Directions for this task: Every entry below should be returned exactly as it appears, with pictures left out.

Input records:
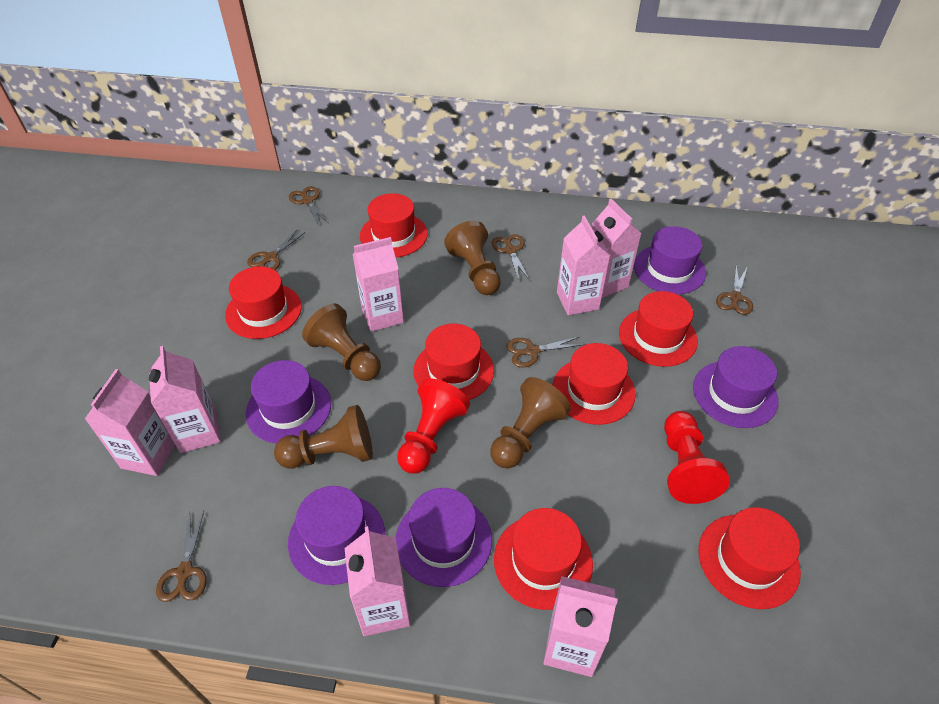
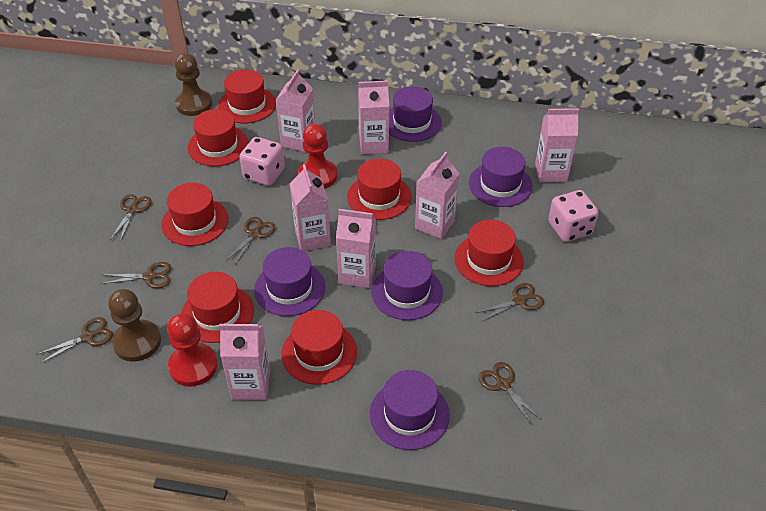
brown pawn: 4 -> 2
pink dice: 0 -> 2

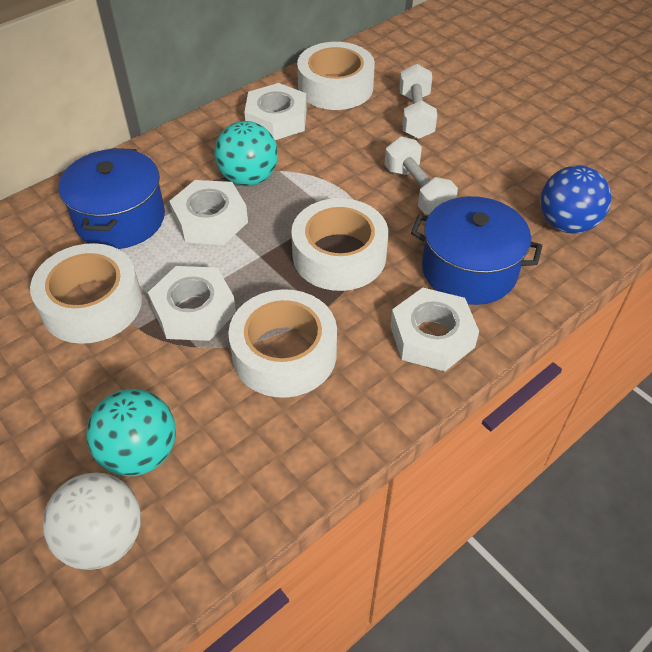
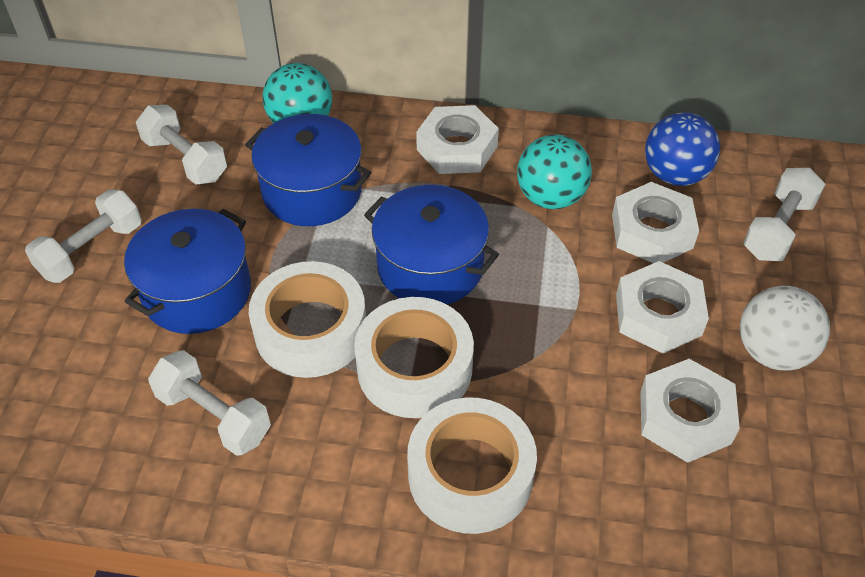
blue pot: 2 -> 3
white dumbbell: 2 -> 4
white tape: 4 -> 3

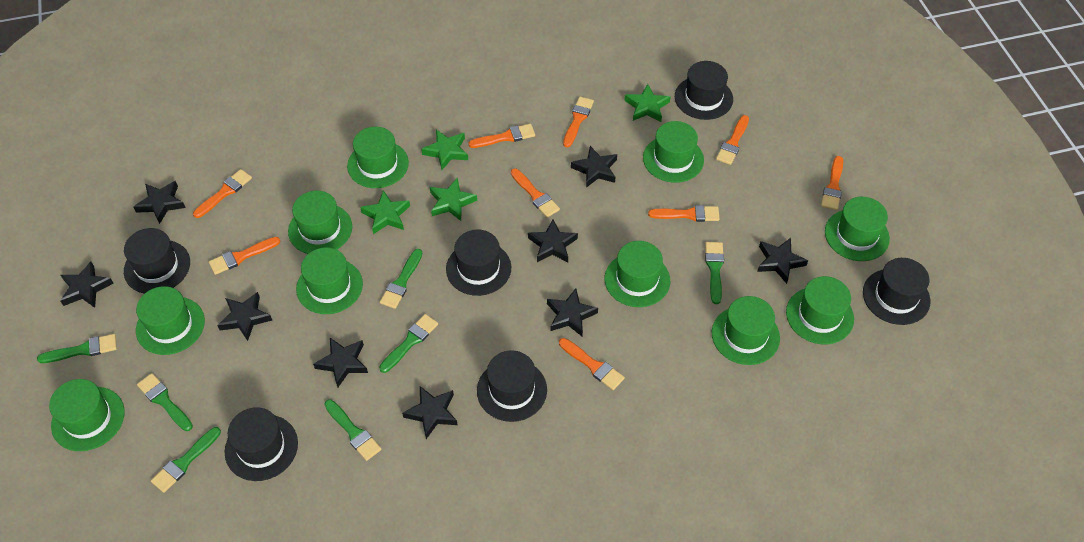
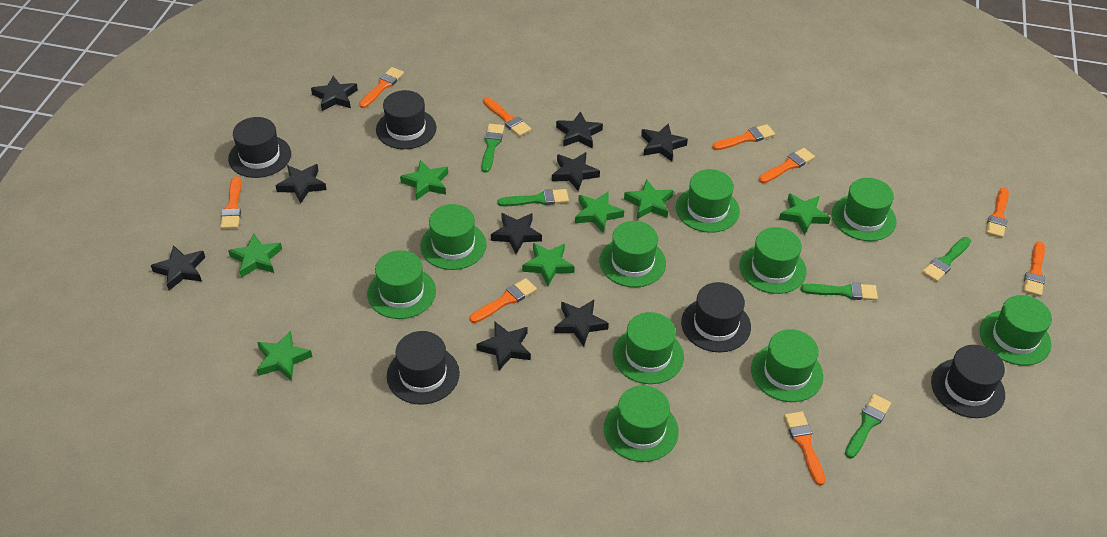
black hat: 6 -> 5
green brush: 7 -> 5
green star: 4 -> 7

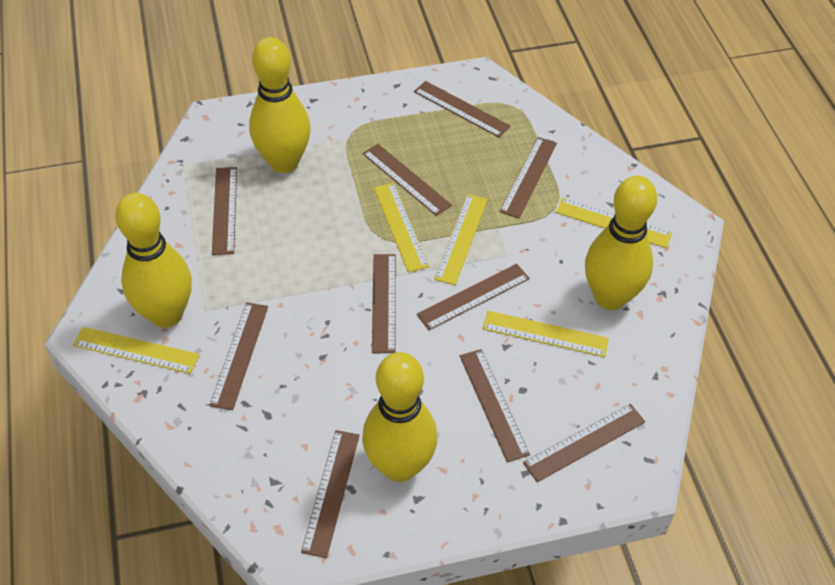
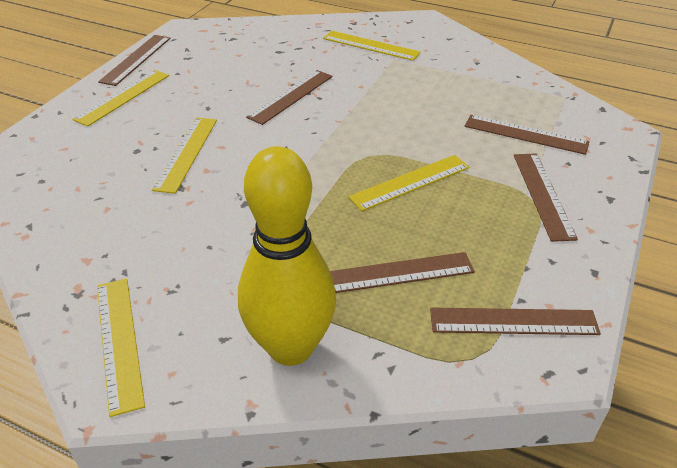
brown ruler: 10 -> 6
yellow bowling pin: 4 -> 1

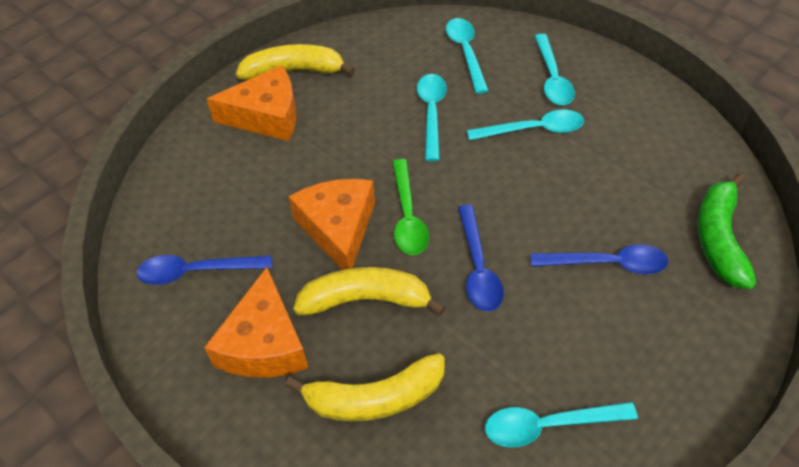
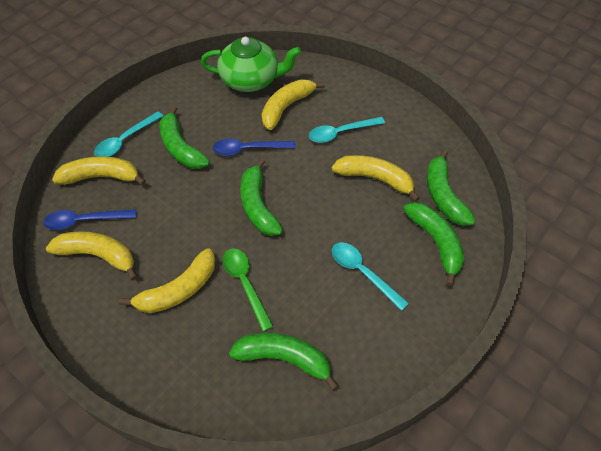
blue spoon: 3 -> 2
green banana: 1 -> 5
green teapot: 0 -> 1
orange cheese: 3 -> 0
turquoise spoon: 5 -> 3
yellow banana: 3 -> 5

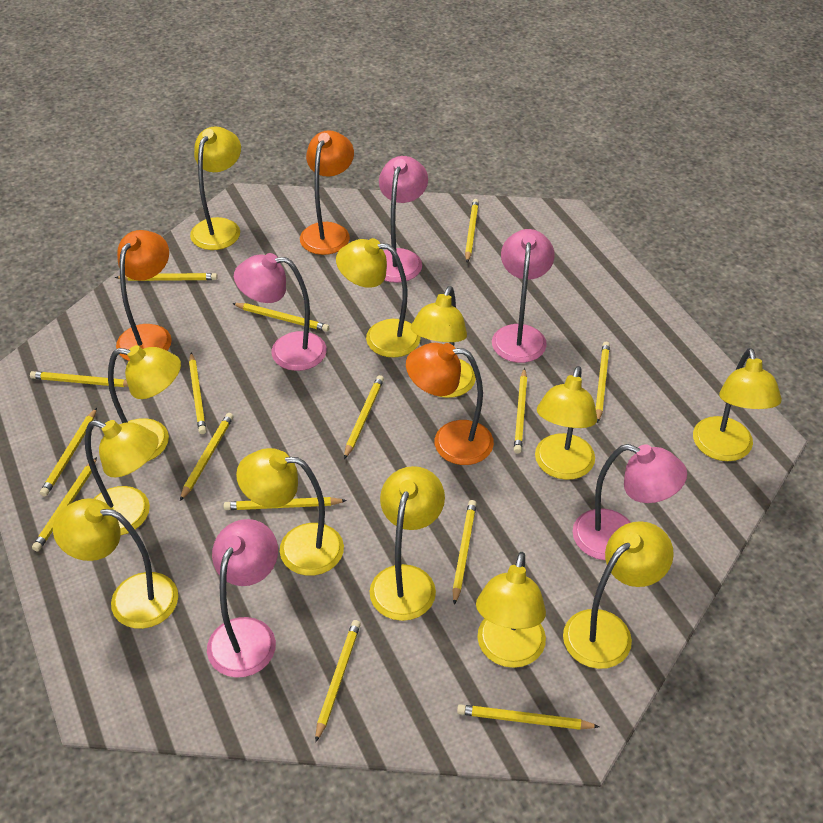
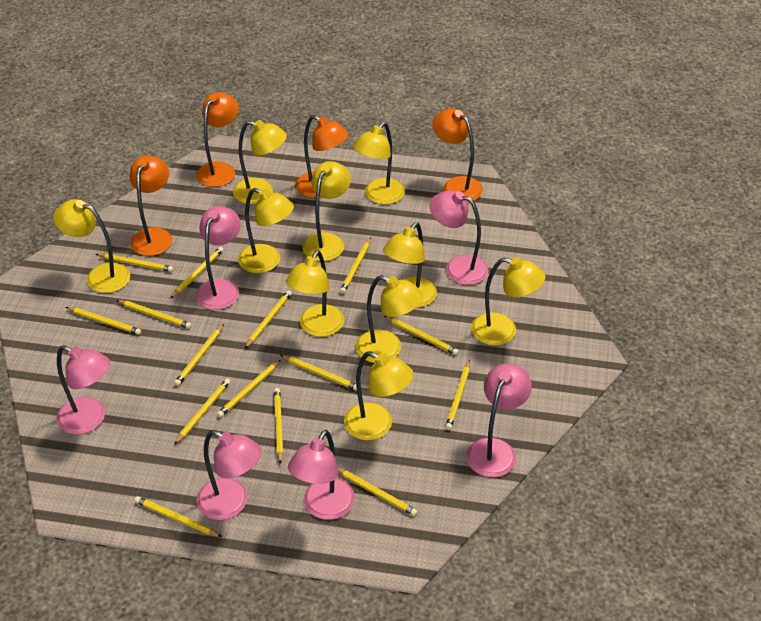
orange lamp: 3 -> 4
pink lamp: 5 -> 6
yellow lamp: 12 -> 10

Task response:
brown pawn: 4 -> 2
pink dice: 0 -> 2

blue pot: 2 -> 3
white dumbbell: 2 -> 4
white tape: 4 -> 3

black hat: 6 -> 5
green brush: 7 -> 5
green star: 4 -> 7

brown ruler: 10 -> 6
yellow bowling pin: 4 -> 1

blue spoon: 3 -> 2
green banana: 1 -> 5
green teapot: 0 -> 1
orange cheese: 3 -> 0
turquoise spoon: 5 -> 3
yellow banana: 3 -> 5

orange lamp: 3 -> 4
pink lamp: 5 -> 6
yellow lamp: 12 -> 10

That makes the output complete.